Repeat the records below exactly, line for line.

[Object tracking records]
▼

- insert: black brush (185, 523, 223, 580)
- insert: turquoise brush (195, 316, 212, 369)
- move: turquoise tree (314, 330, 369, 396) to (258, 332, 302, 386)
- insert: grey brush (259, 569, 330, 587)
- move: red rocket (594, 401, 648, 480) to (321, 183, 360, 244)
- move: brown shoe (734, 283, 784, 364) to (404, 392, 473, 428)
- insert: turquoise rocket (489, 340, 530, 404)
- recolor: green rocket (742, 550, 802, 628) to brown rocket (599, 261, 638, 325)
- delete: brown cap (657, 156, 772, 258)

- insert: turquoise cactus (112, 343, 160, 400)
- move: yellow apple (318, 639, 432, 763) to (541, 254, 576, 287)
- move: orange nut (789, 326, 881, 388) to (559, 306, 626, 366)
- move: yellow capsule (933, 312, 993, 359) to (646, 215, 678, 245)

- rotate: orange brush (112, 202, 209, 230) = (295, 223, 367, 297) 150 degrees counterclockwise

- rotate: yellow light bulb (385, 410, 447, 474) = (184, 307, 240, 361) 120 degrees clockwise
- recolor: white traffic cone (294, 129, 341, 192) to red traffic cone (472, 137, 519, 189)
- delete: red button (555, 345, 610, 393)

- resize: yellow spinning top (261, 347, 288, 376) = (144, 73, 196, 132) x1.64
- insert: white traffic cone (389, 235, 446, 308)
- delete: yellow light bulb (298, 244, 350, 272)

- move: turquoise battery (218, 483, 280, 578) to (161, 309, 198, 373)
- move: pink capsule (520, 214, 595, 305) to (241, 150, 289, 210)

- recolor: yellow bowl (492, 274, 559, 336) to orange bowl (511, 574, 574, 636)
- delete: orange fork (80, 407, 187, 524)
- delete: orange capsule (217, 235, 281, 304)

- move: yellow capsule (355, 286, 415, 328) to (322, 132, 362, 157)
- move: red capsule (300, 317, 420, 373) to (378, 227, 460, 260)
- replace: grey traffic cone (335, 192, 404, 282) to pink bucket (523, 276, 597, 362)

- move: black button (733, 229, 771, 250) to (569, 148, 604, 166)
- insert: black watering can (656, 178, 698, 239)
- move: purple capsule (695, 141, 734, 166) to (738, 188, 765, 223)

▲

## Exercise result:
- insert: black brush (185, 523, 223, 580)
- insert: turquoise brush (195, 316, 212, 369)
- move: turquoise tree (314, 330, 369, 396) to (258, 332, 302, 386)
- insert: grey brush (259, 569, 330, 587)
- move: red rocket (594, 401, 648, 480) to (321, 183, 360, 244)
- move: brown shoe (734, 283, 784, 364) to (404, 392, 473, 428)
- insert: turquoise rocket (489, 340, 530, 404)
- recolor: green rocket (742, 550, 802, 628) to brown rocket (599, 261, 638, 325)
- delete: brown cap (657, 156, 772, 258)

- insert: turquoise cactus (112, 343, 160, 400)
- move: yellow apple (318, 639, 432, 763) to (541, 254, 576, 287)
- move: orange nut (789, 326, 881, 388) to (559, 306, 626, 366)
- move: yellow capsule (933, 312, 993, 359) to (646, 215, 678, 245)

- rotate: orange brush (112, 202, 209, 230) = (295, 223, 367, 297) 150 degrees counterclockwise

- rotate: yellow light bulb (385, 410, 447, 474) = (184, 307, 240, 361) 120 degrees clockwise
- recolor: white traffic cone (294, 129, 341, 192) to red traffic cone (472, 137, 519, 189)
- delete: red button (555, 345, 610, 393)

- resize: yellow spinning top (261, 347, 288, 376) = (144, 73, 196, 132) x1.64
- insert: white traffic cone (389, 235, 446, 308)
- delete: yellow light bulb (298, 244, 350, 272)

- move: turquoise battery (218, 483, 280, 578) to (161, 309, 198, 373)
- move: pink capsule (520, 214, 595, 305) to (241, 150, 289, 210)

- recolor: yellow bowl (492, 274, 559, 336) to orange bowl (511, 574, 574, 636)
- delete: orange fork (80, 407, 187, 524)
- delete: orange capsule (217, 235, 281, 304)

- move: yellow capsule (355, 286, 415, 328) to (322, 132, 362, 157)
- move: red capsule (300, 317, 420, 373) to (378, 227, 460, 260)
- replace: grey traffic cone (335, 192, 404, 282) to pink bucket (523, 276, 597, 362)

- move: black button (733, 229, 771, 250) to (569, 148, 604, 166)
- insert: black watering can (656, 178, 698, 239)
- move: purple capsule (695, 141, 734, 166) to (738, 188, 765, 223)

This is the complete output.